Exactly the lines from the line containing "brown diamond: (31, 108) -> (25, 152), moved" through the last line of the entries below should appear in the answer, reproduced verbatim.
┄┄┄┄┄┄┄┄┄┄┄┄┄┄┄┄┄┄┄┄
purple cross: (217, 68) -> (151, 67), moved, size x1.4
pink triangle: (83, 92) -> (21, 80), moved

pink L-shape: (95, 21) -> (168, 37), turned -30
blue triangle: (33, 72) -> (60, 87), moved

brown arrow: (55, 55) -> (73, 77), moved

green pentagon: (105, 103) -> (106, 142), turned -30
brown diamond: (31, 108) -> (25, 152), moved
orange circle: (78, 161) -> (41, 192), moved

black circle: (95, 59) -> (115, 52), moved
┄┄┄┄┄┄┄┄┄┄┄┄┄┄┄┄┄┄┄┄
> Answer for this exercise
brown diamond: (31, 108) -> (25, 152), moved
orange circle: (78, 161) -> (41, 192), moved

black circle: (95, 59) -> (115, 52), moved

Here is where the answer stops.